### [Data listing]
========================================
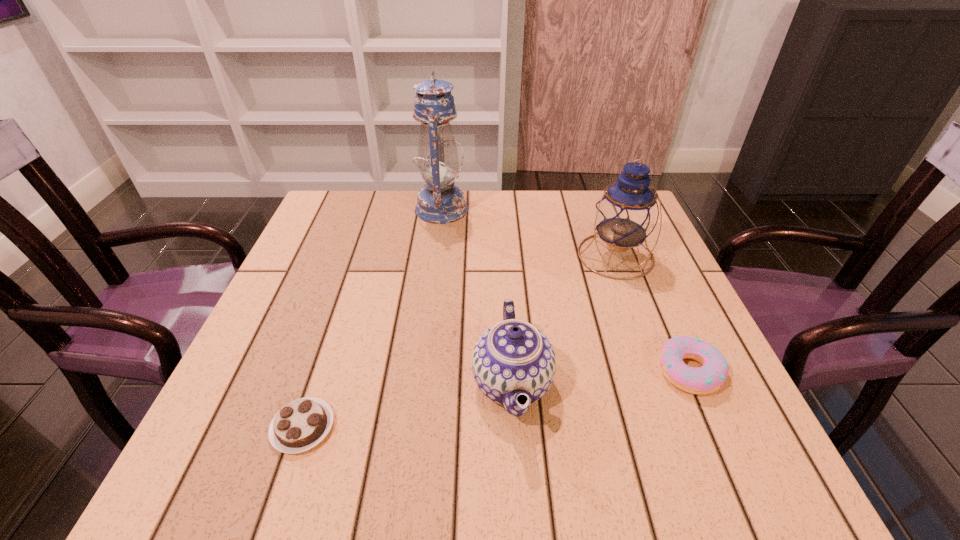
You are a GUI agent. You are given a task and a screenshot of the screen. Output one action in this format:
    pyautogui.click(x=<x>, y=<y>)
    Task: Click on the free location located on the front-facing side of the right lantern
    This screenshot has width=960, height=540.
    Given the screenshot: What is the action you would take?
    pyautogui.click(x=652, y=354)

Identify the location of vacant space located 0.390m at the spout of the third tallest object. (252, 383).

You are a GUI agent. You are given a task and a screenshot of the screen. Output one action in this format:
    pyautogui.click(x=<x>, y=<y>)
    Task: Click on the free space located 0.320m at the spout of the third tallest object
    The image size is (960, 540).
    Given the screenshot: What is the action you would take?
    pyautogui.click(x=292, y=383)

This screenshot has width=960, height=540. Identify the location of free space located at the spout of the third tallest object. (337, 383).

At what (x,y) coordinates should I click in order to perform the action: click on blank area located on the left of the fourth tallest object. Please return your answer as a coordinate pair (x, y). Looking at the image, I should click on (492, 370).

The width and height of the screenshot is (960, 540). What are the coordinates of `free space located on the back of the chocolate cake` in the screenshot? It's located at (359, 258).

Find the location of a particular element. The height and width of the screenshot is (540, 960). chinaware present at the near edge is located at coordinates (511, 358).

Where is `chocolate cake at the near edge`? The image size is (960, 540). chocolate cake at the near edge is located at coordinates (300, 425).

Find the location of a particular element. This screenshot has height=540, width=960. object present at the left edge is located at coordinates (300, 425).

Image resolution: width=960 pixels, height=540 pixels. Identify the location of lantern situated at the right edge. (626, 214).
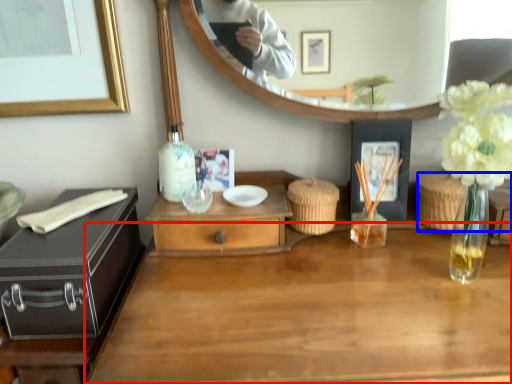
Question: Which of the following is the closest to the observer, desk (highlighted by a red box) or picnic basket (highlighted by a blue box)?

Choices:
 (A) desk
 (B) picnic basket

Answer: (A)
========================================
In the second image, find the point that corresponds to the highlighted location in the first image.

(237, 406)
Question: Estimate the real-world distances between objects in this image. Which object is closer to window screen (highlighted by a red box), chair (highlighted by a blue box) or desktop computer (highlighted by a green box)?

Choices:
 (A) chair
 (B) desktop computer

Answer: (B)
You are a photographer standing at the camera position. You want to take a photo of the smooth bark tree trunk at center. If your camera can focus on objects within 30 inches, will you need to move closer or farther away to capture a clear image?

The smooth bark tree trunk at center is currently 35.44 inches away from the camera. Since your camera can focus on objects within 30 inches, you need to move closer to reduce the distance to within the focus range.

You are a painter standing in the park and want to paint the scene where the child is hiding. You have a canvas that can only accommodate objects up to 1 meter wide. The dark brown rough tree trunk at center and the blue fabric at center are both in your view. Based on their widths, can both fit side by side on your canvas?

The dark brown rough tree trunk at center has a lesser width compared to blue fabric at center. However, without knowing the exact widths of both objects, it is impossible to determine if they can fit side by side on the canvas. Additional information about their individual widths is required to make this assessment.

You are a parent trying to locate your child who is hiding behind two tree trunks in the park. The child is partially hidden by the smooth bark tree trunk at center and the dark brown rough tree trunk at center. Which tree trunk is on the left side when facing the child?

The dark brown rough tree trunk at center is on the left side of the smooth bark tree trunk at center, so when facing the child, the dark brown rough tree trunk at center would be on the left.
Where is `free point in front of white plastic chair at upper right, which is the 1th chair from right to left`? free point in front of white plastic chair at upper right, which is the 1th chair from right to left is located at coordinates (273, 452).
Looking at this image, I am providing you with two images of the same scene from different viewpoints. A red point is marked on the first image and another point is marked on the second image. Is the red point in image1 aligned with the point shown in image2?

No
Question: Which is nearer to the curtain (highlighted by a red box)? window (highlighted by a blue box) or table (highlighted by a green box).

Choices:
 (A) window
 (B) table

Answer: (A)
========================================
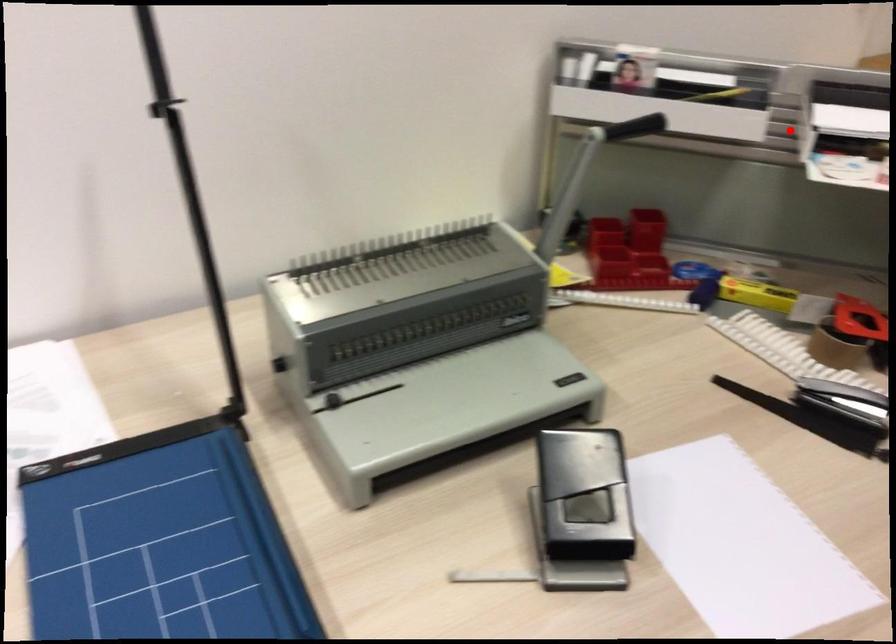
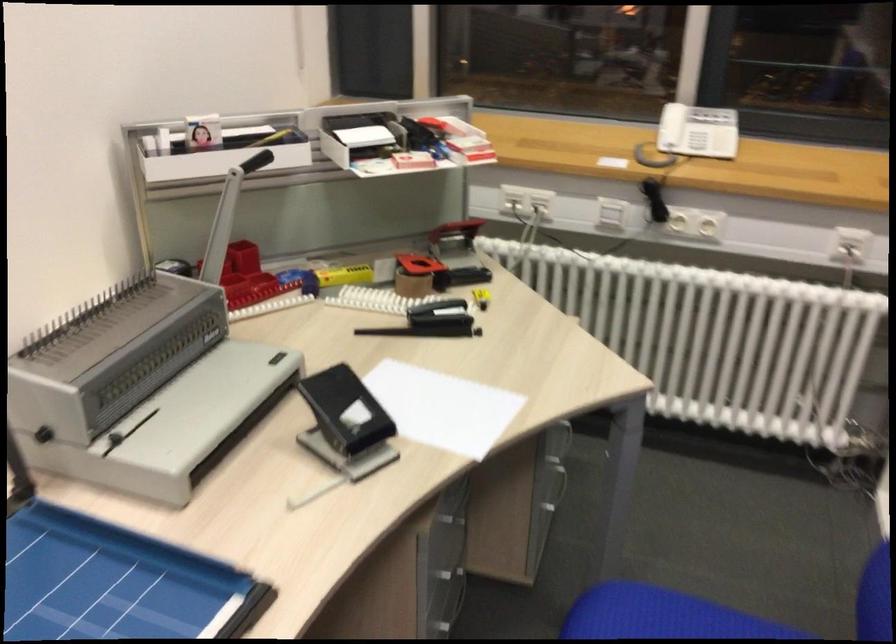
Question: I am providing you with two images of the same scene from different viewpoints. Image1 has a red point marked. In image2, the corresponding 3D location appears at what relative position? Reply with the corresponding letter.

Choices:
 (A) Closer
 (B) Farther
========================================
Find each line above that contains the word "first" and copy those lines in full.

In the second image, find the point that corresponds to the highlighted location in the first image.
Looking at this image, I am providing you with two images of the same scene from different viewpoints. A red point is marked on the first image and another point is marked on the second image. Is the red point in image1 aligned with the point shown in image2?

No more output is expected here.